*What is expected*: Tally the lines in the rows below that contain the string "place". Reply with the number alone.
— Begin Input material —
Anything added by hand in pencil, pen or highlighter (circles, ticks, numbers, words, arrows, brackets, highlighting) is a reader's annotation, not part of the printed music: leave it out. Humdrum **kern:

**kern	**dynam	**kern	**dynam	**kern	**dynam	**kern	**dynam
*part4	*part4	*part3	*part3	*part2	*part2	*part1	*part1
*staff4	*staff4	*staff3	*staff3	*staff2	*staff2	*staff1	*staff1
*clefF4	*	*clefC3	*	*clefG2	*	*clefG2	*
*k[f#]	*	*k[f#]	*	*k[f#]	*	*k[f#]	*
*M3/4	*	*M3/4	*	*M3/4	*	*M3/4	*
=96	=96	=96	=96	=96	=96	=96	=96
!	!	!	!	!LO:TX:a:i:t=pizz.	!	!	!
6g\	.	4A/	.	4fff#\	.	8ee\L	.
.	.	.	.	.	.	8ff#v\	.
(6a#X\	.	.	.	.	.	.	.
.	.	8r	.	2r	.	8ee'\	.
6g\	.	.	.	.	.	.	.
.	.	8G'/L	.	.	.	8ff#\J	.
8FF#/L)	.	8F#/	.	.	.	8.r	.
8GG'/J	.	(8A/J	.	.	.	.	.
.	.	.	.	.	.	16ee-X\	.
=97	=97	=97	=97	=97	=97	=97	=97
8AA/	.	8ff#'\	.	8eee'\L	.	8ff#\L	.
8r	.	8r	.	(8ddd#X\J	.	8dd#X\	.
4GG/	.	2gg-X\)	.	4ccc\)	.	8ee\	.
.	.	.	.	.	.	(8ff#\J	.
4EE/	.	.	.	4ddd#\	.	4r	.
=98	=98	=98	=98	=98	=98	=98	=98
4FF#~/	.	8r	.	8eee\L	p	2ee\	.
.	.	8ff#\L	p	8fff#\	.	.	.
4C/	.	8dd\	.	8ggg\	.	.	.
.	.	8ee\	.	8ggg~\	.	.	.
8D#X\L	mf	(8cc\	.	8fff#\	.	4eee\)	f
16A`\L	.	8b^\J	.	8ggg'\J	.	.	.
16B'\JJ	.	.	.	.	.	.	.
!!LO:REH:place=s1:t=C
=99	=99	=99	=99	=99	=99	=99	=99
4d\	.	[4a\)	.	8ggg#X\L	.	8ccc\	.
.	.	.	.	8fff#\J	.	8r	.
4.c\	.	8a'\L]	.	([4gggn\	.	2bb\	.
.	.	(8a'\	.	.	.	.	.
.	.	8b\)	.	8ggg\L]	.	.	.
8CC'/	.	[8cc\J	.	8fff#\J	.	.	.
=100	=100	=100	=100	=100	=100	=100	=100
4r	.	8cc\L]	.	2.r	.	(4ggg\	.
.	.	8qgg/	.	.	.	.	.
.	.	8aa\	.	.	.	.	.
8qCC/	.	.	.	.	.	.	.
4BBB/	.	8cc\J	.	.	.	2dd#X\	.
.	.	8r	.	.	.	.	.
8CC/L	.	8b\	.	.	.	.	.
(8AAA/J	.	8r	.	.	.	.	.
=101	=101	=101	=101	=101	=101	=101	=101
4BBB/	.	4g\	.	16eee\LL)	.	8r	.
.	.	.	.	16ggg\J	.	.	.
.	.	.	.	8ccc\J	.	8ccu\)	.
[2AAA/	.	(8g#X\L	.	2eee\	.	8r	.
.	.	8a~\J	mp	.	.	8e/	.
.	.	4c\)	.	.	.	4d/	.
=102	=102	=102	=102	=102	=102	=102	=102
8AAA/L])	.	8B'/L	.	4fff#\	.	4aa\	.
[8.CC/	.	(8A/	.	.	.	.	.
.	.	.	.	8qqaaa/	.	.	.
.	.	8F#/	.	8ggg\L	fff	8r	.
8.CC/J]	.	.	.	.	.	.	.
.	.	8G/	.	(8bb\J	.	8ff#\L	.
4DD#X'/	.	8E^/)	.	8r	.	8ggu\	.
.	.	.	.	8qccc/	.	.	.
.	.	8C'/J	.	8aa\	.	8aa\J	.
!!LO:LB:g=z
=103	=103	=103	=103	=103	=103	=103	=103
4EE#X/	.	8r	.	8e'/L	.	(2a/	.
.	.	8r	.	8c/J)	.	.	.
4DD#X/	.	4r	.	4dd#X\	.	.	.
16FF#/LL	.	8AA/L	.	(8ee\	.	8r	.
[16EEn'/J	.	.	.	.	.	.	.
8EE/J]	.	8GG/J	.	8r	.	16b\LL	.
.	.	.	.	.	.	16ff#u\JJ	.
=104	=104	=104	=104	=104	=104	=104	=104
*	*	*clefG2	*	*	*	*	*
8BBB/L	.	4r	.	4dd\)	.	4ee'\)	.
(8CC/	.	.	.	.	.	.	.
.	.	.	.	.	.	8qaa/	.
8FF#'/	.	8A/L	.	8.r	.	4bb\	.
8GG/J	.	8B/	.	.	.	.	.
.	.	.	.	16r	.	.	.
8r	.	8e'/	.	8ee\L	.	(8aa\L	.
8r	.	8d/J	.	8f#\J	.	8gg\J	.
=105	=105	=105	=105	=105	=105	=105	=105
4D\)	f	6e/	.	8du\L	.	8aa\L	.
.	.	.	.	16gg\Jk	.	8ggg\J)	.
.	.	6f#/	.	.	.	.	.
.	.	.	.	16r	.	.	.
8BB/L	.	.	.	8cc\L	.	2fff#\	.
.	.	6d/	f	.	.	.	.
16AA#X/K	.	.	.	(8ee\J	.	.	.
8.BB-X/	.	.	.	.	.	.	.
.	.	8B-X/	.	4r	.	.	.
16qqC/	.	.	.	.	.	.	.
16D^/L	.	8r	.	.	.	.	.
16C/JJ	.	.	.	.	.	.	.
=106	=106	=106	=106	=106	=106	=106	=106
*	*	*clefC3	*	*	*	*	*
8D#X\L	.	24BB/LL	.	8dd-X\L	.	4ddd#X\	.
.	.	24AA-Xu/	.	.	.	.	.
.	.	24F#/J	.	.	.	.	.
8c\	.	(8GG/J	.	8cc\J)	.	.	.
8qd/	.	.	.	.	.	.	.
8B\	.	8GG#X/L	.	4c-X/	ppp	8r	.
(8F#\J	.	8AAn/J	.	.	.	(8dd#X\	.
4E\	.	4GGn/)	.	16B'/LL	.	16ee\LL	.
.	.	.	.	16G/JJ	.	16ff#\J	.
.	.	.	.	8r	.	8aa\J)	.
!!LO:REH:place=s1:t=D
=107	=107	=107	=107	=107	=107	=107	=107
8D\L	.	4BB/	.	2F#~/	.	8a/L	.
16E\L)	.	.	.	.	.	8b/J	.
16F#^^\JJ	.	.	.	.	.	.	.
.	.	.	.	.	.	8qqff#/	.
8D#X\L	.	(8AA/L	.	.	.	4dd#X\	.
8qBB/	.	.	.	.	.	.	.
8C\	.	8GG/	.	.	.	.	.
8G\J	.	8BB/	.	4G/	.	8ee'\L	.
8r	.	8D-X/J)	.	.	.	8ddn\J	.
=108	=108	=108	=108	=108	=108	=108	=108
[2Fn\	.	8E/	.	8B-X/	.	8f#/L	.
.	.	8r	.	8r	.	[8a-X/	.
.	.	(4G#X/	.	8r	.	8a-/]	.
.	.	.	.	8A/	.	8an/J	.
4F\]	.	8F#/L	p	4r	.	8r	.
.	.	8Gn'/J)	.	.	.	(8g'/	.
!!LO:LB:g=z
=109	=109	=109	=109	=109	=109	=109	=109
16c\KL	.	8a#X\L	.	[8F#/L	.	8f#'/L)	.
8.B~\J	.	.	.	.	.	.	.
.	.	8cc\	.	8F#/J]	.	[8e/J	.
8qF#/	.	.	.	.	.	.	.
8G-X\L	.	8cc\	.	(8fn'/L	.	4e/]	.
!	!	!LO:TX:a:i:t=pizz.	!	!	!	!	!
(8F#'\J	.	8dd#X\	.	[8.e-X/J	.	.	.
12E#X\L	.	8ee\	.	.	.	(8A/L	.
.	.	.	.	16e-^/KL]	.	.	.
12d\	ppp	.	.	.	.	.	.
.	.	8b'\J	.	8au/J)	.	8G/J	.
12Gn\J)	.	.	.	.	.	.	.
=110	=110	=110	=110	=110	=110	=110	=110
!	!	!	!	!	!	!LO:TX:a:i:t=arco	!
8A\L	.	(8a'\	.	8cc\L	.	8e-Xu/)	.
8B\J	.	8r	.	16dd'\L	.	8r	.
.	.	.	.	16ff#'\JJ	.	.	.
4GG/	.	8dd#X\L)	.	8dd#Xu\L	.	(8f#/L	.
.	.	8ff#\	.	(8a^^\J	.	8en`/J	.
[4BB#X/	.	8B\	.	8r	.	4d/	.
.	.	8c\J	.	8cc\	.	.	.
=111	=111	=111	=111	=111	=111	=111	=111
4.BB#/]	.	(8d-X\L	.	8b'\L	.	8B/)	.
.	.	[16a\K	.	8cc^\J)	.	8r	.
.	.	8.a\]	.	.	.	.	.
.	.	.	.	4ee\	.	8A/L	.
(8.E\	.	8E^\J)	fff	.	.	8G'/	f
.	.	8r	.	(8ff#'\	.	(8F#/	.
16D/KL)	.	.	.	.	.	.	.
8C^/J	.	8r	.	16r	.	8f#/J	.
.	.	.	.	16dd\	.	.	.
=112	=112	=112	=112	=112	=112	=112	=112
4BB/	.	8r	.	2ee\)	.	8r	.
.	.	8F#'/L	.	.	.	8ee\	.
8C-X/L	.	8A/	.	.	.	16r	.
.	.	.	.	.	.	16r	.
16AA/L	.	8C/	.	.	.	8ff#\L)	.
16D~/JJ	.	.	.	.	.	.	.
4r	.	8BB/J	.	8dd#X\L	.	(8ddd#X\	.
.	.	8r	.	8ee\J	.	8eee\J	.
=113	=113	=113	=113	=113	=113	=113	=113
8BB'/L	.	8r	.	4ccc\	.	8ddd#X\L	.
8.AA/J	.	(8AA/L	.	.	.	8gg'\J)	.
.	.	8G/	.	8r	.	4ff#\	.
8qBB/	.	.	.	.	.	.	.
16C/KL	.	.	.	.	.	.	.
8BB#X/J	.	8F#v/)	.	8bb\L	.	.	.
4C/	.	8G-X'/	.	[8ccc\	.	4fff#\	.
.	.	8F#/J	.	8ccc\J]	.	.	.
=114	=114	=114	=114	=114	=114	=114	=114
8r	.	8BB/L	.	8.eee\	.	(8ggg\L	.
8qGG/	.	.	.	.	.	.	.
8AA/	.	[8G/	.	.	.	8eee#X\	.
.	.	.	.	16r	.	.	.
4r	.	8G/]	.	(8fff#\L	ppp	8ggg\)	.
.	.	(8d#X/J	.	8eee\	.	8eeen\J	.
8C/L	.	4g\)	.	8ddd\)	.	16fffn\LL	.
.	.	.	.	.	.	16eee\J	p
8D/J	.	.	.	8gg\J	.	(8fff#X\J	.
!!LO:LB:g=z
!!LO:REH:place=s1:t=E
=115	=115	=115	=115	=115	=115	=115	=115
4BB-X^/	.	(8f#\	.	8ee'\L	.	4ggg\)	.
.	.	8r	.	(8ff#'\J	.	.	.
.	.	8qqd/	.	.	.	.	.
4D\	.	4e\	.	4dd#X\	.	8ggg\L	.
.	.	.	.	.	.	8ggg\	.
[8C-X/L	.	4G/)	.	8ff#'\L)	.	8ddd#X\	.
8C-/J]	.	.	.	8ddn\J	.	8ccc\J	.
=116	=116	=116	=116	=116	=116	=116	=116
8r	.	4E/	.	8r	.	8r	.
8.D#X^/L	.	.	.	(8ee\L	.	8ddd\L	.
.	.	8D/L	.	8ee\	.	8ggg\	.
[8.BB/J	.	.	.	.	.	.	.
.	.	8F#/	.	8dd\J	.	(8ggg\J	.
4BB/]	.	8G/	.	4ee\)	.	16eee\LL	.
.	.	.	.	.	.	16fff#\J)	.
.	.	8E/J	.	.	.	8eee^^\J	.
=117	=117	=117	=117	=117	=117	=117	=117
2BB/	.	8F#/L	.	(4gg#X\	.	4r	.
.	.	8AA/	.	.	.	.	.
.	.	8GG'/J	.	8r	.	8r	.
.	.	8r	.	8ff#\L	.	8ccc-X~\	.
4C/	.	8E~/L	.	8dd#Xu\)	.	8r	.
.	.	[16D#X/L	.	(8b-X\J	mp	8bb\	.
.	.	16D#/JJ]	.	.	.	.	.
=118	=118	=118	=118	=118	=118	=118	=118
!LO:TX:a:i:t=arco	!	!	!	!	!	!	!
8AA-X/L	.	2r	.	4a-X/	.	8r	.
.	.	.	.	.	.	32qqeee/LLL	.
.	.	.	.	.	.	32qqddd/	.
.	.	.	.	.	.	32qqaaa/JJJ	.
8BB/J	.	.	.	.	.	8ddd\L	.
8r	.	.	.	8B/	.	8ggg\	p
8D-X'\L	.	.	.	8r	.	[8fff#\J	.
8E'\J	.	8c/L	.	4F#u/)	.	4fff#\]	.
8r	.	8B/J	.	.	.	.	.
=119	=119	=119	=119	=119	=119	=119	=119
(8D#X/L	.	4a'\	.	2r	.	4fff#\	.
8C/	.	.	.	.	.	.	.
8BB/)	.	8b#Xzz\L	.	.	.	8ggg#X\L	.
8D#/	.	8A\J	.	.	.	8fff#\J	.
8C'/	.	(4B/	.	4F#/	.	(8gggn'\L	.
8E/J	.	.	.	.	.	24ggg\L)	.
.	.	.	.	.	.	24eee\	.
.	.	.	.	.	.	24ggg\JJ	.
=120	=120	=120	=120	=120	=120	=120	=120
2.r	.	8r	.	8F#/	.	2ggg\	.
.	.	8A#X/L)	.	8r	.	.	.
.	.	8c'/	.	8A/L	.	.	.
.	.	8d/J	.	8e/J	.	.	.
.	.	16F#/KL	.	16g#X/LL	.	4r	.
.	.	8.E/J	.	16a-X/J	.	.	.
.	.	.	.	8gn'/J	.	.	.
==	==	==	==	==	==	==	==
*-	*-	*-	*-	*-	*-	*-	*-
— End Input material —
*Final answer*: 3